# [Exercise brief]
For this exercise, copy exactly the lines below from the one with "camera: 95 degrees left, 0 degrees up" through the one with "(338, 144) = (467, 163): red" and leave out the pictures.

# [Data listing]
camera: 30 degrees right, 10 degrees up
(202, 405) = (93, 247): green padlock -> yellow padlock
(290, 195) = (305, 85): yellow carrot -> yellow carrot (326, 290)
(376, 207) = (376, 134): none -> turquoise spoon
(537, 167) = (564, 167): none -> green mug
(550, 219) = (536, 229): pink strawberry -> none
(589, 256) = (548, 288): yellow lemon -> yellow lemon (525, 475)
==
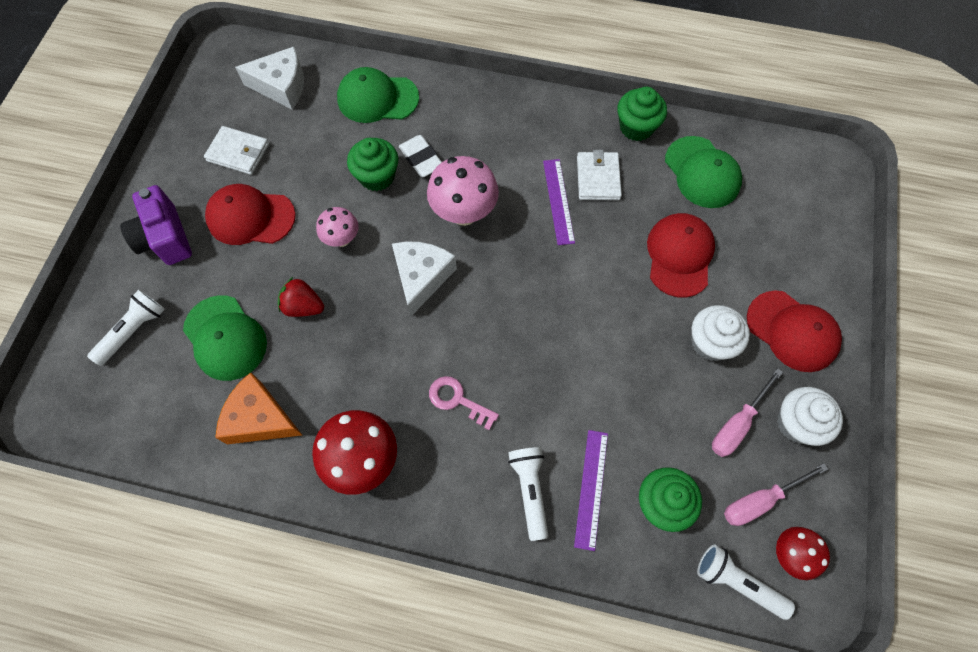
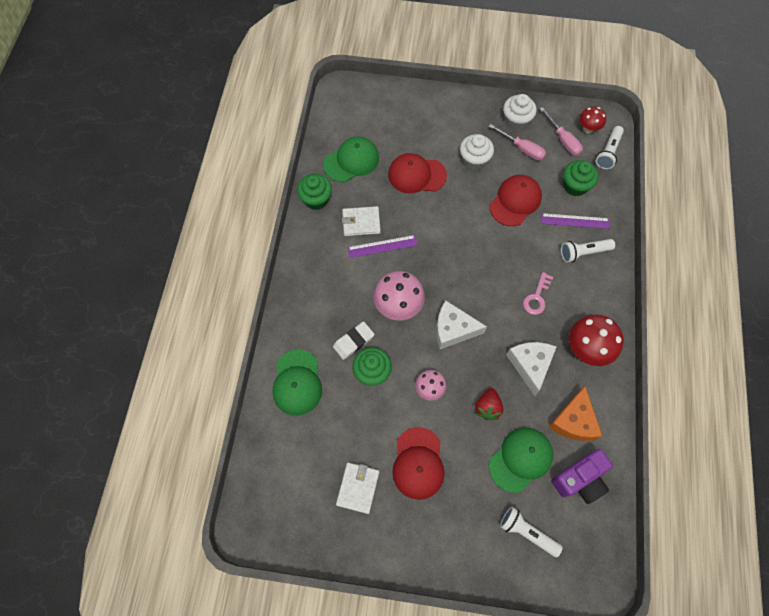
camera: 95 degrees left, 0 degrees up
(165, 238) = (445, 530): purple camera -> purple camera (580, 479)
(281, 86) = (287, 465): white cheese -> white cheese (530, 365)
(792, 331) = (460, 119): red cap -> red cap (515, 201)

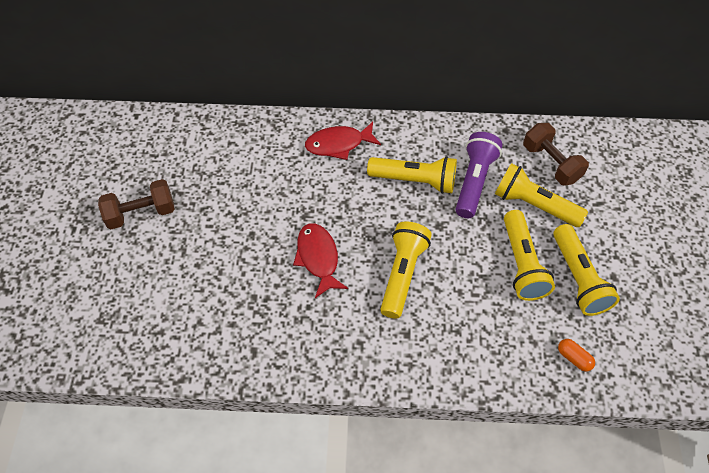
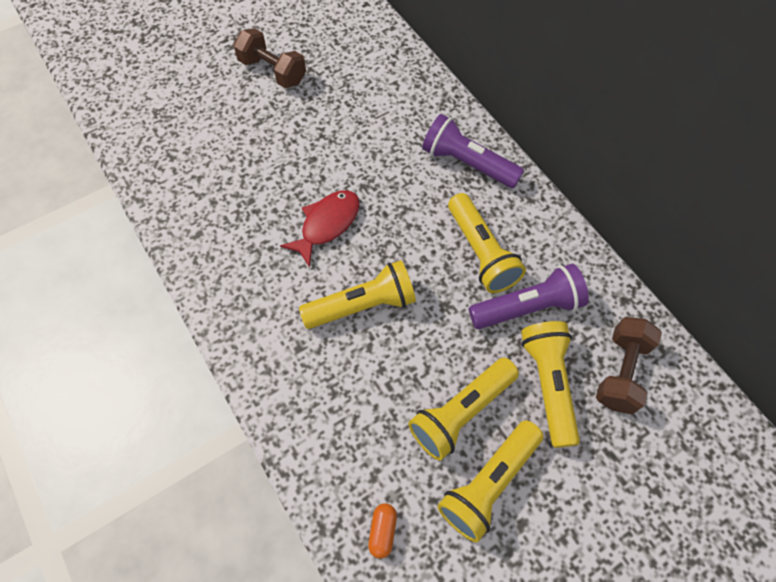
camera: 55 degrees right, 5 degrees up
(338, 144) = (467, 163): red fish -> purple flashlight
--
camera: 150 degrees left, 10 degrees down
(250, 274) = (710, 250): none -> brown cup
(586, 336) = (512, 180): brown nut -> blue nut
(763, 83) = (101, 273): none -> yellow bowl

# [Response below]
camera: 95 degrees left, 0 degrees up
(165, 238) = (445, 530): purple camera -> purple camera (580, 479)
(281, 86) = (287, 465): white cheese -> white cheese (530, 365)
(792, 331) = (460, 119): red cap -> red cap (515, 201)

camera: 55 degrees right, 5 degrees up
(338, 144) = (467, 163): red fish -> purple flashlight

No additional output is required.